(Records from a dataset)
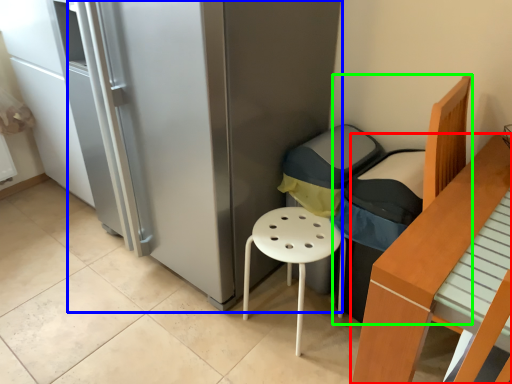
Question: Based on their relative distances, which object is nearer to furniture (highlighted by a red box)? Choose from fridge (highlighted by a blue box) and armchair (highlighted by a green box).

Choices:
 (A) fridge
 (B) armchair

Answer: (B)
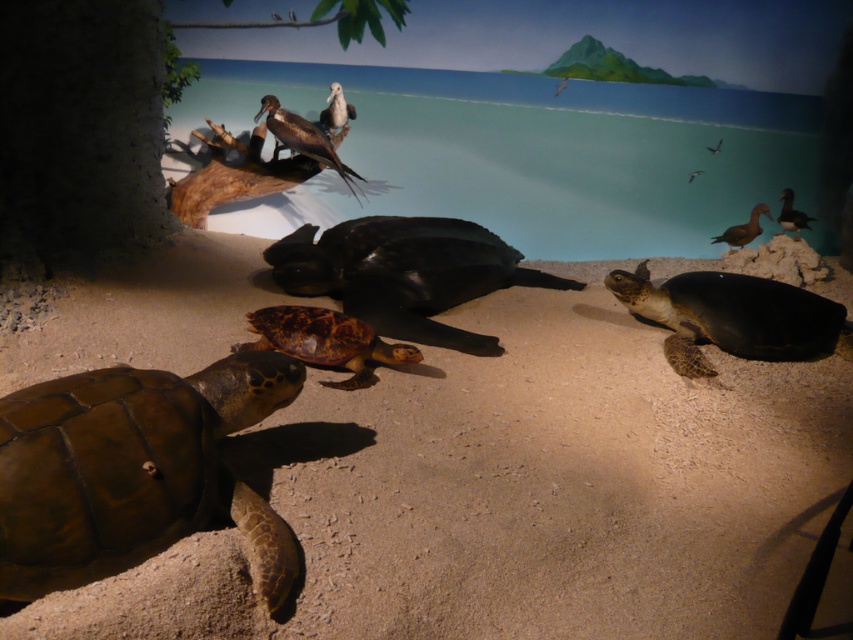
Is brown matte tortoise at lower left wider than brown matte/tough shell at center?

No, brown matte tortoise at lower left is not wider than brown matte/tough shell at center.

Measure the distance between brown matte tortoise at lower left and brown matte/tough shell at center.

They are 3.33 feet apart.

Between point (260, 536) and point (312, 312), which one is positioned in front?

Point (260, 536) is in front.

Where is `brown matte tortoise at lower left`? Image resolution: width=853 pixels, height=640 pixels. brown matte tortoise at lower left is located at coordinates (132, 470).

Does brown matte tortoise at lower left have a greater height compared to shiny black tortoise at center?

Incorrect, brown matte tortoise at lower left's height is not larger of shiny black tortoise at center's.

Who is taller, brown matte tortoise at lower left or shiny black tortoise at center?

With more height is shiny black tortoise at center.

Where is `brown matte tortoise at lower left`? The height and width of the screenshot is (640, 853). brown matte tortoise at lower left is located at coordinates (132, 470).

Does brown matte/tough shell at center have a greater height compared to smooth dark green tortoise at right?

Yes, brown matte/tough shell at center is taller than smooth dark green tortoise at right.

Is brown matte/tough shell at center to the right of smooth dark green tortoise at right from the viewer's perspective?

No, brown matte/tough shell at center is not to the right of smooth dark green tortoise at right.

Which is behind, point (303, 316) or point (802, 218)?

The point (802, 218) is more distant.

Where is `brown matte/tough shell at center`? brown matte/tough shell at center is located at coordinates (323, 340).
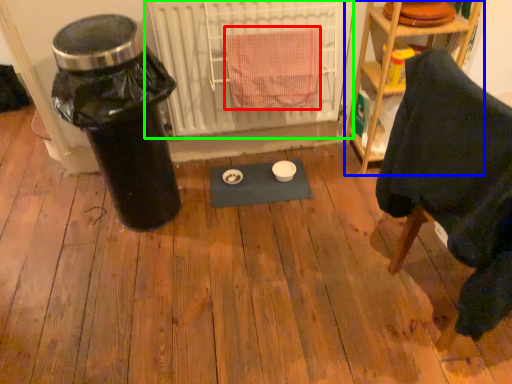
Question: Which object is positioned farthest from bath towel (highlighted by a red box)? Select from shelf (highlighted by a blue box) and radiator (highlighted by a green box).

Choices:
 (A) shelf
 (B) radiator

Answer: (A)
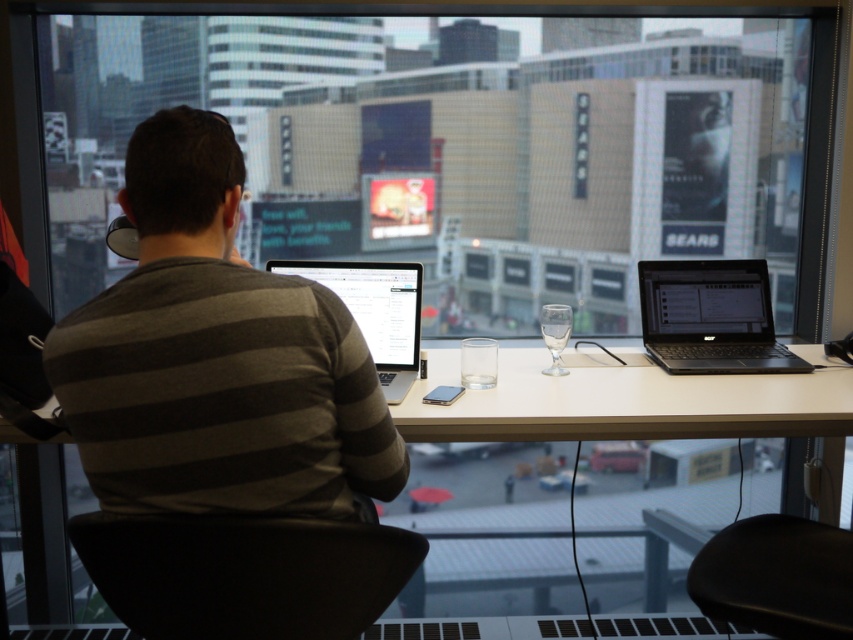
Does black matte laptop at right have a lesser height compared to silver metallic laptop at center?

Correct, black matte laptop at right is not as tall as silver metallic laptop at center.

From the picture: Who is positioned more to the right, black matte laptop at right or silver metallic laptop at center?

black matte laptop at right

Is point (741, 308) positioned behind point (352, 266)?

Yes.

Where is `black matte laptop at right`? black matte laptop at right is located at coordinates (711, 317).

Is point (387, 531) in front of point (717, 429)?

That is True.

Does black leather chair at lower center have a smaller size compared to white glossy computer desk at center?

Indeed, black leather chair at lower center has a smaller size compared to white glossy computer desk at center.

Image resolution: width=853 pixels, height=640 pixels. What do you see at coordinates (244, 573) in the screenshot?
I see `black leather chair at lower center` at bounding box center [244, 573].

At what (x,y) coordinates should I click in order to perform the action: click on black leather chair at lower center. Please return your answer as a coordinate pair (x, y). Looking at the image, I should click on (244, 573).

Does point (567, 381) lie behind point (367, 280)?

No, it is not.

Measure the distance between white glossy computer desk at center and silver metallic laptop at center.

The distance of white glossy computer desk at center from silver metallic laptop at center is 12.57 inches.

Is point (514, 356) closer to viewer compared to point (390, 378)?

No, (514, 356) is behind (390, 378).

Locate an element on the screen. The image size is (853, 640). white glossy computer desk at center is located at coordinates (627, 401).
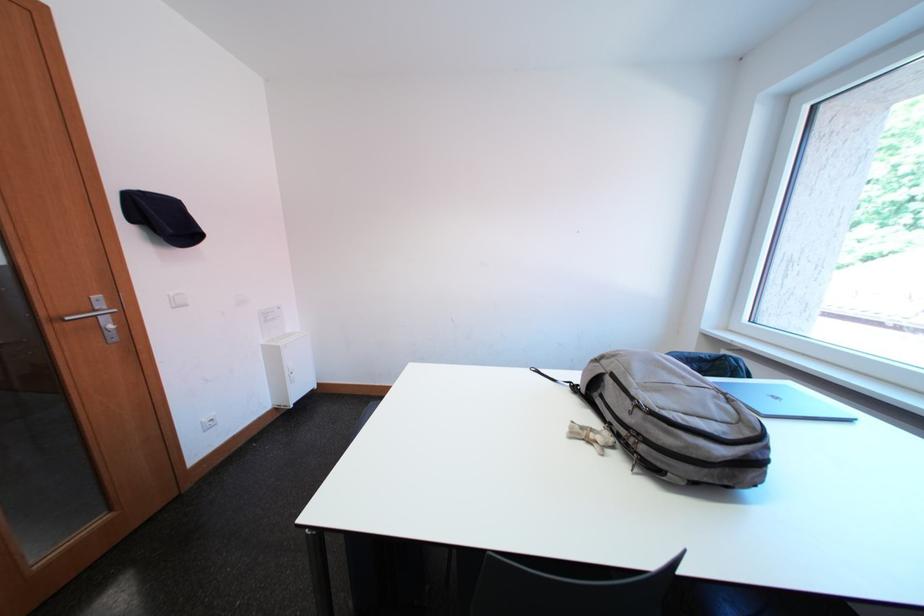
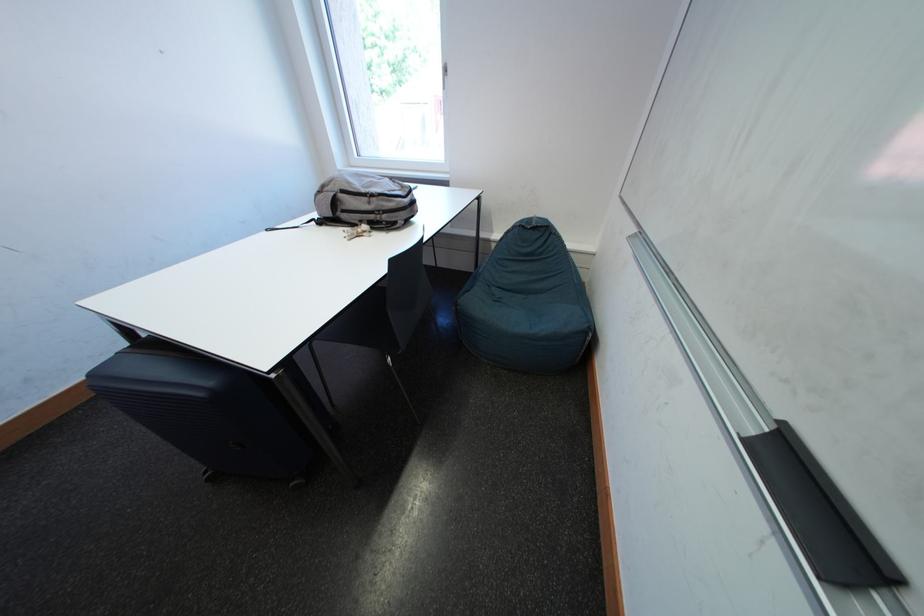
Where in the second image is the point corresponding to the point at 732,455 from the first image?

(416, 204)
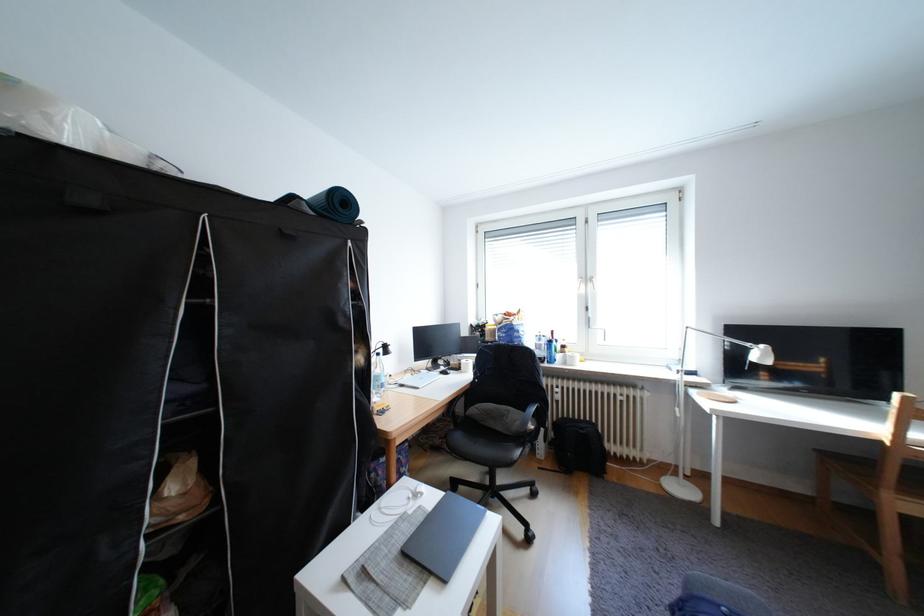
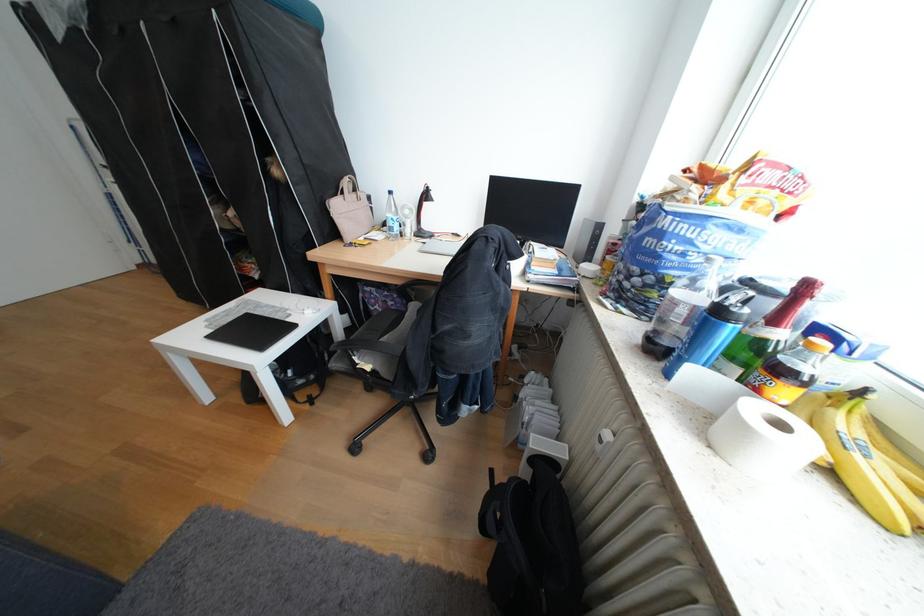
Find the pixel in the second image that matches (x=427, y=329) in the first image.

(504, 177)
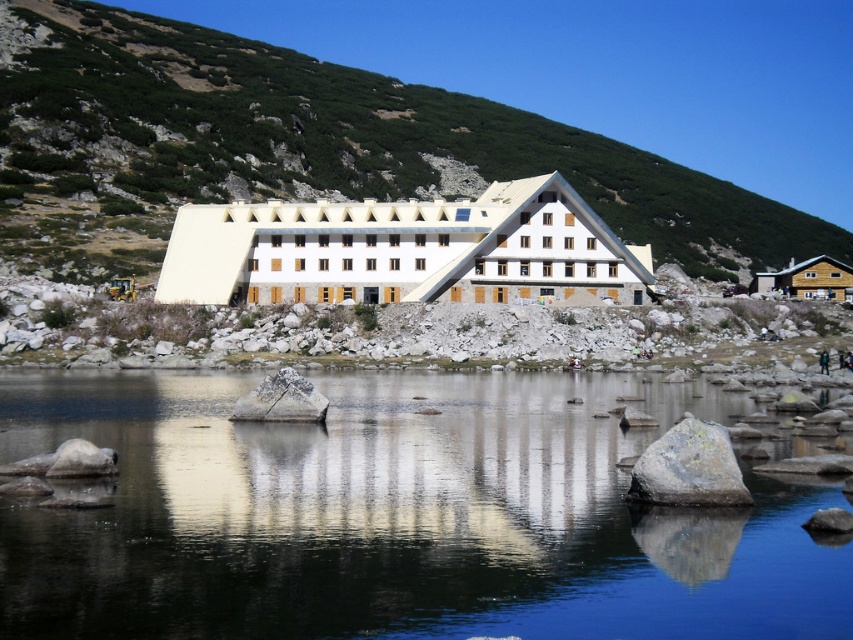
Can you confirm if green grassy hillside at center is taller than white stone building at center?

Indeed, green grassy hillside at center has a greater height compared to white stone building at center.

How much distance is there between green grassy hillside at center and white stone building at center?

A: green grassy hillside at center is 254.39 feet from white stone building at center.

Identify the location of green grassy hillside at center. (302, 148).

Find the location of `green grassy hillside at center`. green grassy hillside at center is located at coordinates (302, 148).

Who is taller, gray rough rock at center or gray rock at center?

Standing taller between the two is gray rough rock at center.

Is gray rough rock at center further to the viewer compared to gray rock at center?

That is False.

Is point (711, 467) farther from camera compared to point (257, 392)?

No, (711, 467) is closer to viewer.

You are a GUI agent. You are given a task and a screenshot of the screen. Output one action in this format:
    pyautogui.click(x=<x>, y=<y>)
    Task: Click on the gray rough rock at center
    This screenshot has width=853, height=640.
    Given the screenshot: What is the action you would take?
    pyautogui.click(x=689, y=468)

Who is more forward, (700, 467) or (86, 468)?

Point (700, 467) is in front.

Does gray rough rock at center have a larger size compared to gray rock at lower left?

Indeed, gray rough rock at center has a larger size compared to gray rock at lower left.

Is point (680, 481) positioned after point (96, 458)?

No, it is in front of (96, 458).

The image size is (853, 640). I want to click on gray rough rock at center, so click(689, 468).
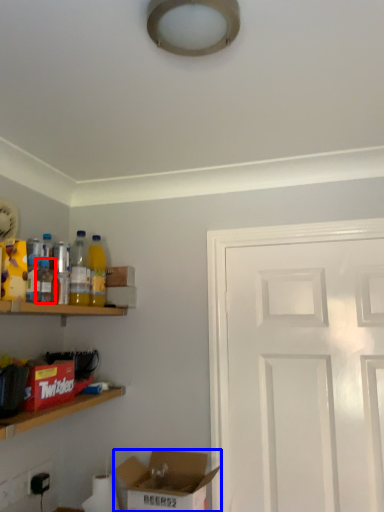
Question: Which object is closer to the camera taking this photo, bottle (highlighted by a red box) or box (highlighted by a blue box)?

Choices:
 (A) bottle
 (B) box

Answer: (B)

• _Required task_: Recast the lines above as a JSON list of strings with one string per line, leaving out the blank lines and the picture markers.

• _Solution to this task_:
[
  "Question: Based on their relative distances, which object is nearer to furniture (highlighted by a red box)? Choose from fridge (highlighted by a blue box) and armchair (highlighted by a green box).",
  "Choices:",
  " (A) fridge",
  " (B) armchair",
  "Answer: (B)",
  "Is brown matte tortoise at lower left wider than brown matte/tough shell at center?",
  "No, brown matte tortoise at lower left is not wider than brown matte/tough shell at center.",
  "Measure the distance between brown matte tortoise at lower left and brown matte/tough shell at center.",
  "They are 3.33 feet apart.",
  "Between point (260, 536) and point (312, 312), which one is positioned in front?",
  "Point (260, 536) is in front.",
  "Where is `brown matte tortoise at lower left`? Image resolution: width=853 pixels, height=640 pixels. brown matte tortoise at lower left is located at coordinates (132, 470).",
  "Does brown matte tortoise at lower left have a greater height compared to shiny black tortoise at center?",
  "Incorrect, brown matte tortoise at lower left's height is not larger of shiny black tortoise at center's.",
  "Who is taller, brown matte tortoise at lower left or shiny black tortoise at center?",
  "With more height is shiny black tortoise at center.",
  "Where is `brown matte tortoise at lower left`? The height and width of the screenshot is (640, 853). brown matte tortoise at lower left is located at coordinates (132, 470).",
  "Does brown matte/tough shell at center have a greater height compared to smooth dark green tortoise at right?",
  "Yes, brown matte/tough shell at center is taller than smooth dark green tortoise at right.",
  "Is brown matte/tough shell at center to the right of smooth dark green tortoise at right from the viewer's perspective?",
  "No, brown matte/tough shell at center is not to the right of smooth dark green tortoise at right.",
  "Which is behind, point (303, 316) or point (802, 218)?",
  "The point (802, 218) is more distant.",
  "Where is `brown matte/tough shell at center`? brown matte/tough shell at center is located at coordinates (323, 340).",
  "Question: Which object is positioned farthest from bath towel (highlighted by a red box)? Select from shelf (highlighted by a blue box) and radiator (highlighted by a green box).",
  "Choices:",
  " (A) shelf",
  " (B) radiator",
  "Answer: (A)",
  "Does black matte laptop at right have a lesser height compared to silver metallic laptop at center?",
  "Correct, black matte laptop at right is not as tall as silver metallic laptop at center.",
  "From the picture: Who is positioned more to the right, black matte laptop at right or silver metallic laptop at center?",
  "black matte laptop at right",
  "Is point (741, 308) positioned behind point (352, 266)?",
  "Yes.",
  "Where is `black matte laptop at right`? black matte laptop at right is located at coordinates (711, 317).",
  "Is point (387, 531) in front of point (717, 429)?",
  "That is True.",
  "Does black leather chair at lower center have a smaller size compared to white glossy computer desk at center?",
  "Indeed, black leather chair at lower center has a smaller size compared to white glossy computer desk at center.",
  "Image resolution: width=853 pixels, height=640 pixels. What do you see at coordinates (244, 573) in the screenshot?",
  "I see `black leather chair at lower center` at bounding box center [244, 573].",
  "At what (x,y) coordinates should I click in order to perform the action: click on black leather chair at lower center. Please return your answer as a coordinate pair (x, y). Looking at the image, I should click on (244, 573).",
  "Does point (567, 381) lie behind point (367, 280)?",
  "No, it is not.",
  "Measure the distance between white glossy computer desk at center and silver metallic laptop at center.",
  "The distance of white glossy computer desk at center from silver metallic laptop at center is 12.57 inches.",
  "Is point (514, 356) closer to viewer compared to point (390, 378)?",
  "No, (514, 356) is behind (390, 378).",
  "Locate an element on the screen. The image size is (853, 640). white glossy computer desk at center is located at coordinates (627, 401).",
  "Where in the second image is the point corresponding to the point at 732,455 from the first image?",
  "(416, 204)",
  "Find the pixel in the second image that matches (x=427, y=329) in the first image.",
  "(504, 177)",
  "Can you confirm if green grassy hillside at center is taller than white stone building at center?",
  "Indeed, green grassy hillside at center has a greater height compared to white stone building at center.",
  "How much distance is there between green grassy hillside at center and white stone building at center?",
  "A: green grassy hillside at center is 254.39 feet from white stone building at center.",
  "Identify the location of green grassy hillside at center. (302, 148).",
  "Find the location of `green grassy hillside at center`. green grassy hillside at center is located at coordinates (302, 148).",
  "Who is taller, gray rough rock at center or gray rock at center?",
  "Standing taller between the two is gray rough rock at center.",
  "Is gray rough rock at center further to the viewer compared to gray rock at center?",
  "That is False.",
  "Is point (711, 467) farther from camera compared to point (257, 392)?",
  "No, (711, 467) is closer to viewer.",
  "You are a GUI agent. You are given a task and a screenshot of the screen. Output one action in this format:",
  "    pyautogui.click(x=<x>, y=<y>)",
  "    Task: Click on the gray rough rock at center",
  "    This screenshot has width=853, height=640.",
  "    Given the screenshot: What is the action you would take?",
  "    pyautogui.click(x=689, y=468)",
  "Who is more forward, (700, 467) or (86, 468)?",
  "Point (700, 467) is in front.",
  "Does gray rough rock at center have a larger size compared to gray rock at lower left?",
  "Indeed, gray rough rock at center has a larger size compared to gray rock at lower left.",
  "Is point (680, 481) positioned after point (96, 458)?",
  "No, it is in front of (96, 458).",
  "The image size is (853, 640). I want to click on gray rough rock at center, so click(689, 468).",
  "Question: Which object is closer to the camera taking this photo, bottle (highlighted by a red box) or box (highlighted by a blue box)?",
  "Choices:",
  " (A) bottle",
  " (B) box",
  "Answer: (B)"
]